» **STUDY MATERIAL**:
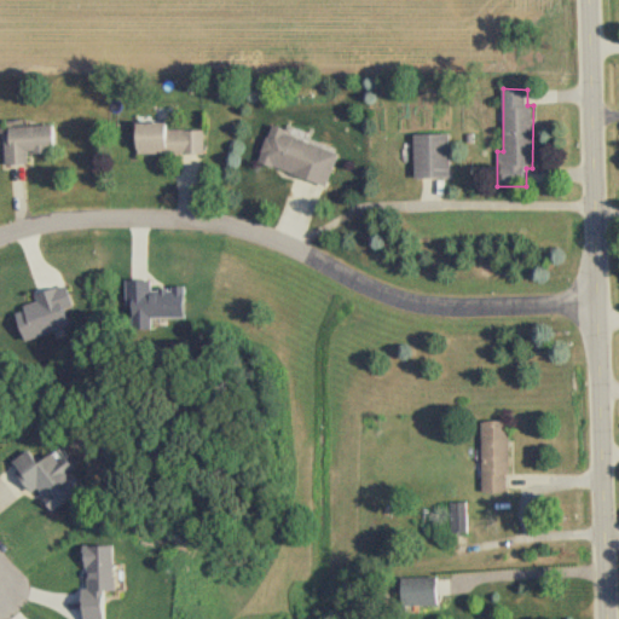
[(167,129),(167,122),(136,122),(136,154),(204,154),(204,129),(167,129)]
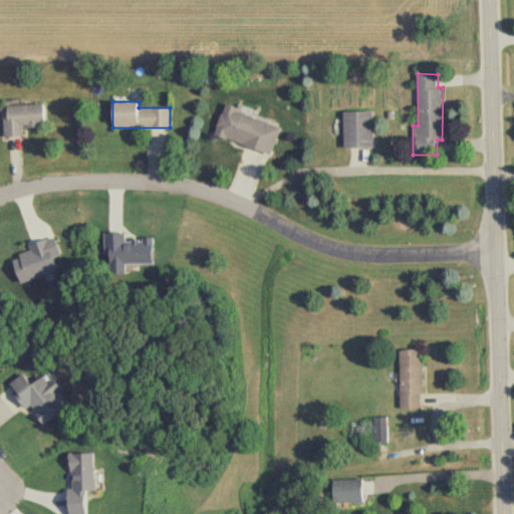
[(23,127),(45,126),(45,104),(4,105),(5,138),(24,138),(23,127)]
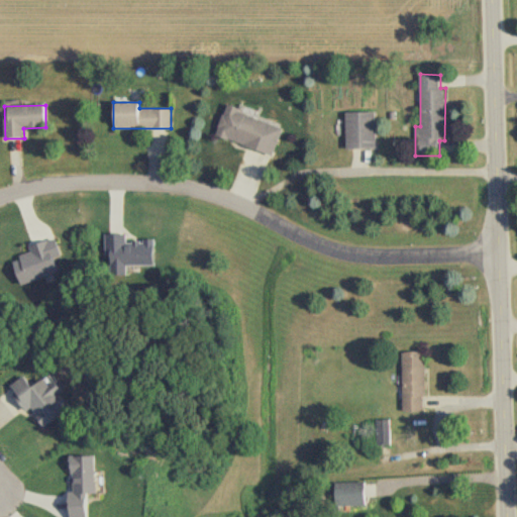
[(216,136),(273,157),(283,127),(225,108),(216,136)]
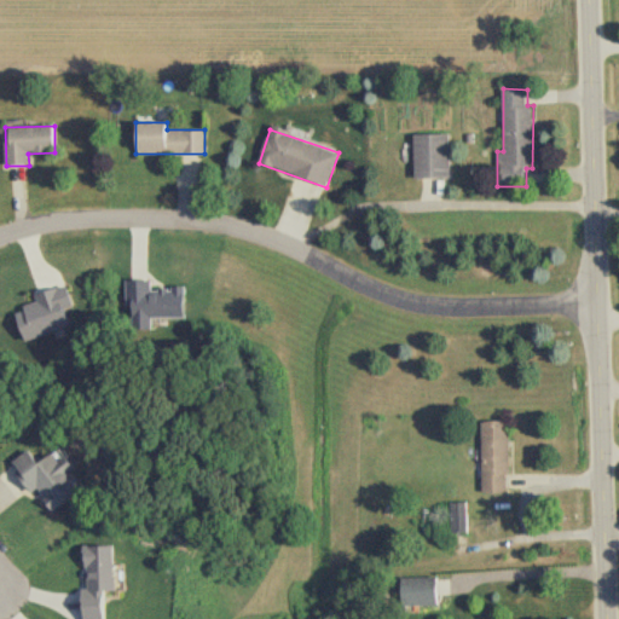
[(414,134),(414,179),(450,179),(450,134),(414,134)]
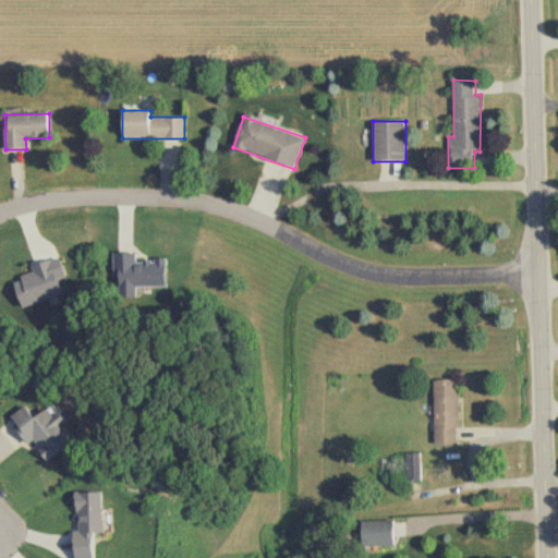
[(435,381),(435,446),(458,446),(458,381),(435,381)]
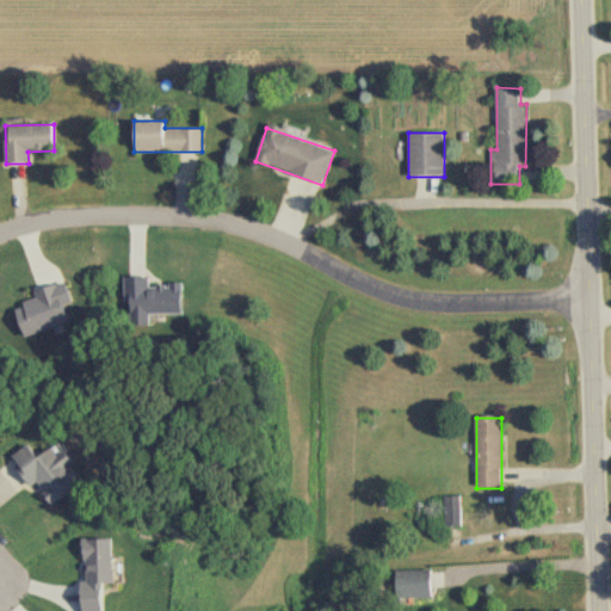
[(81,483),(68,463),(71,462),(57,443),(37,458),(28,444),(11,455),(48,507),(81,483)]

» **ACTION ITEM**:
When you write out the material again, keep every word exact and omit the pictures.

» **TASK RESPONSE**:
[(167,129),(167,122),(136,122),(136,154),(204,154),(204,129),(167,129)]
[(23,127),(45,126),(45,104),(4,105),(5,138),(24,138),(23,127)]
[(216,136),(273,157),(283,127),(225,108),(216,136)]
[(414,134),(414,179),(450,179),(450,134),(414,134)]
[(435,381),(435,446),(458,446),(458,381),(435,381)]
[(81,483),(68,463),(71,462),(57,443),(37,458),(28,444),(11,455),(48,507),(81,483)]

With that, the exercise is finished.